**Task to complete**
Print the entries exactly; no image belongs in the copy.
+++ Dataset +++
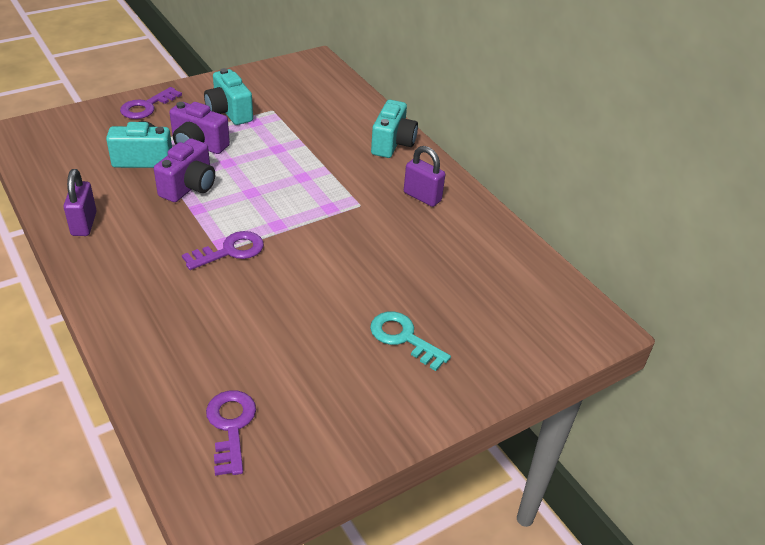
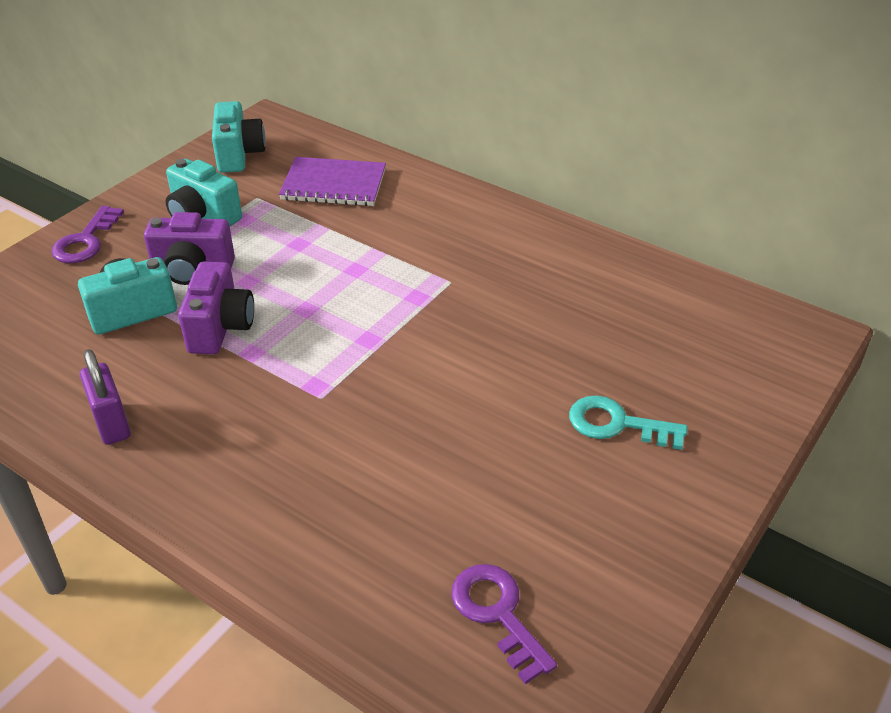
camera: 20 degrees left, 0 degrees up
(230, 251) = (333, 392): purple key -> none
(329, 116) = (334, 184): none -> purple notebook
(392, 144) = (434, 196): turquoise camera -> turquoise camera (239, 155)
(422, 197) = (515, 248): purple padlock -> none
+++
**Exercise answer**
camera: 20 degrees left, 0 degrees up
(230, 251) = (333, 392): purple key -> none
(329, 116) = (334, 184): none -> purple notebook
(392, 144) = (434, 196): turquoise camera -> turquoise camera (239, 155)
(422, 197) = (515, 248): purple padlock -> none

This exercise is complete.